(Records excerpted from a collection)
_ _ _ _
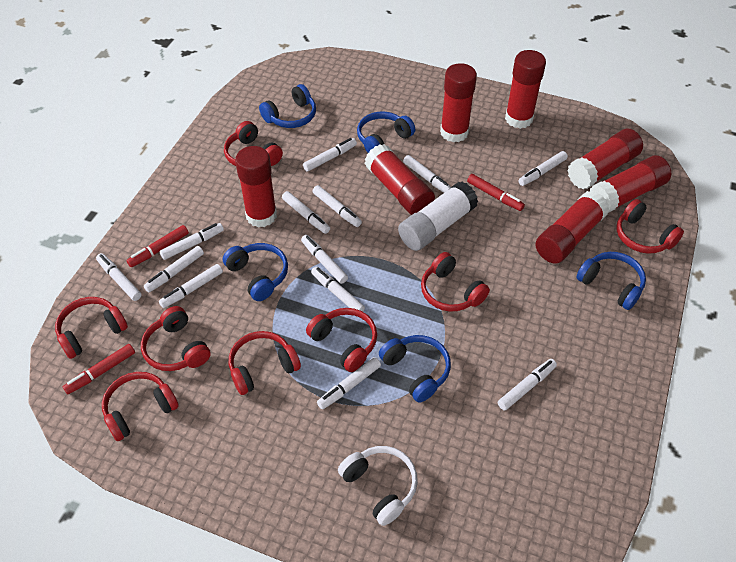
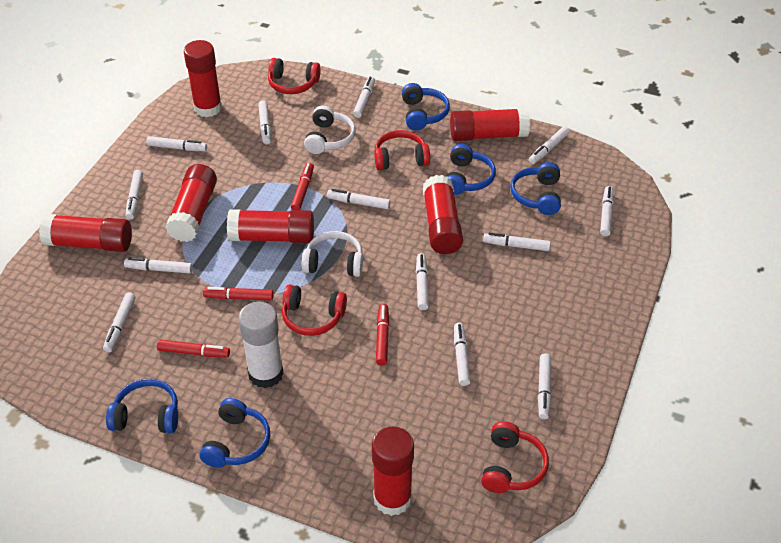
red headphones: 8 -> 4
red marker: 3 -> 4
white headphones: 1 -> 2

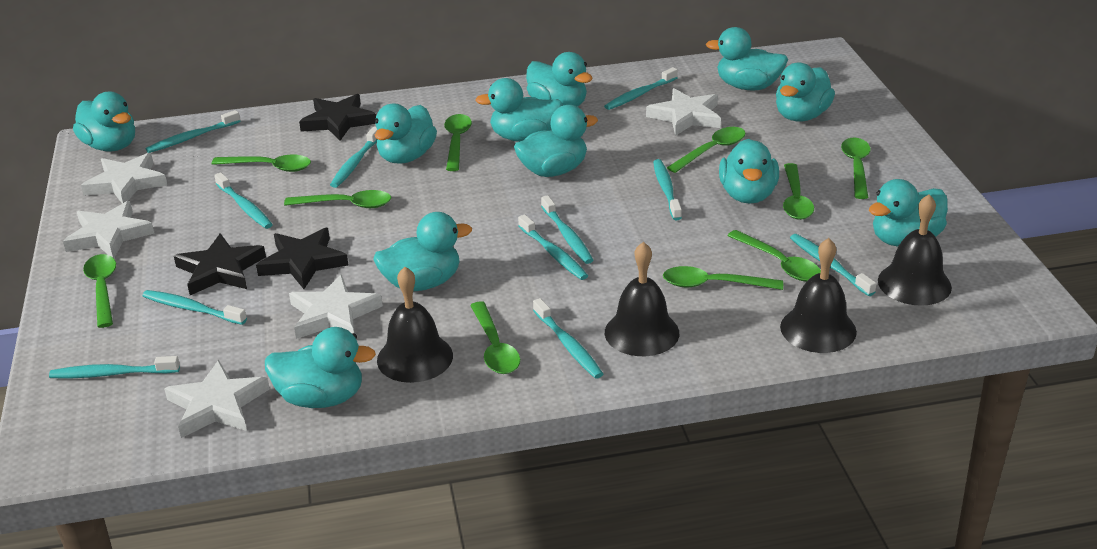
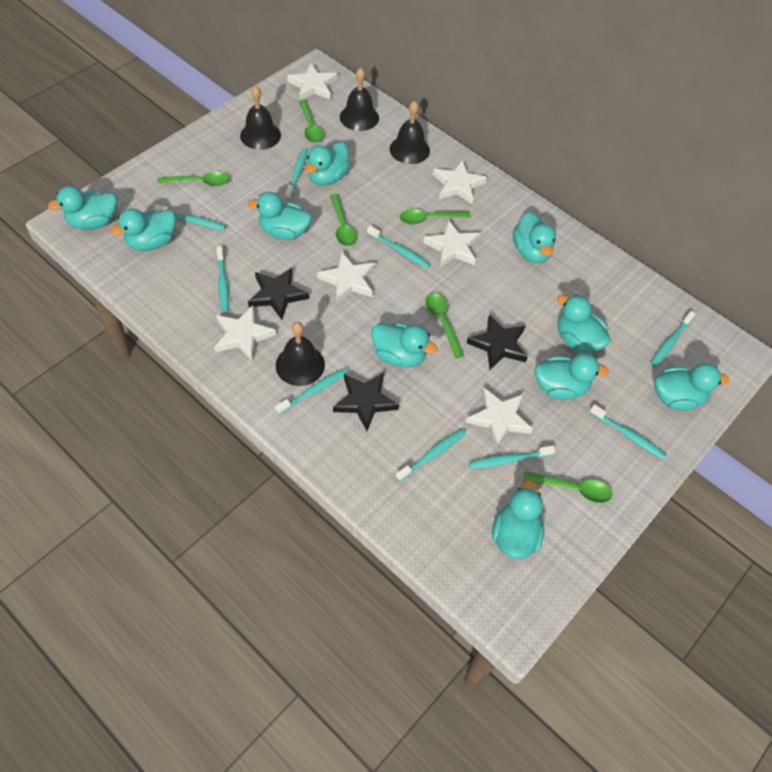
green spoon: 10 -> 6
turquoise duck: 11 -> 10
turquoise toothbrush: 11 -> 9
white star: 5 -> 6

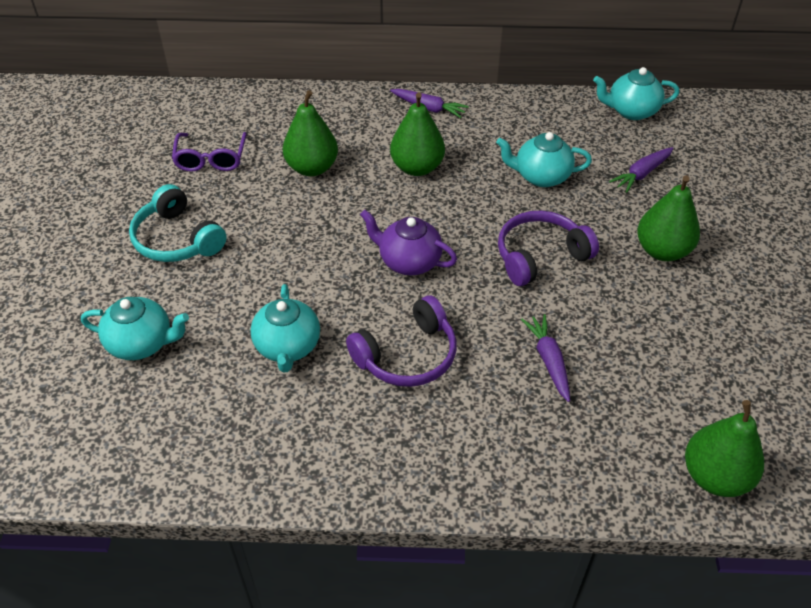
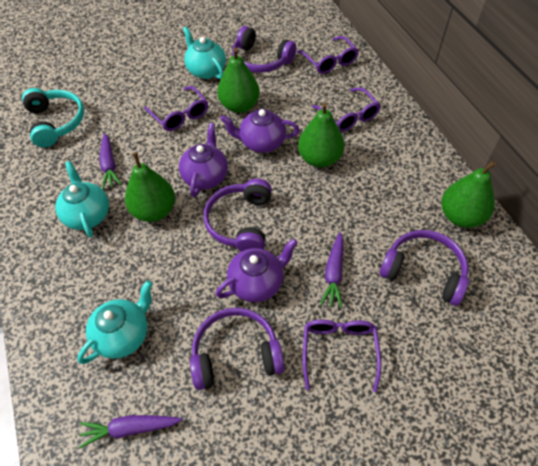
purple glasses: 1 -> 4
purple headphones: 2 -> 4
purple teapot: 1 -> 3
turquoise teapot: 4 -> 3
_ _ _ _
YOUR INSTRUCTIONS:
Pictures are not part of the copy. Extract exactly the lines from the line containing "white star: 5 -> 6" through the final line of the entries above, both included.

ANSWER FOR THE TASK:
white star: 5 -> 6

purple glasses: 1 -> 4
purple headphones: 2 -> 4
purple teapot: 1 -> 3
turquoise teapot: 4 -> 3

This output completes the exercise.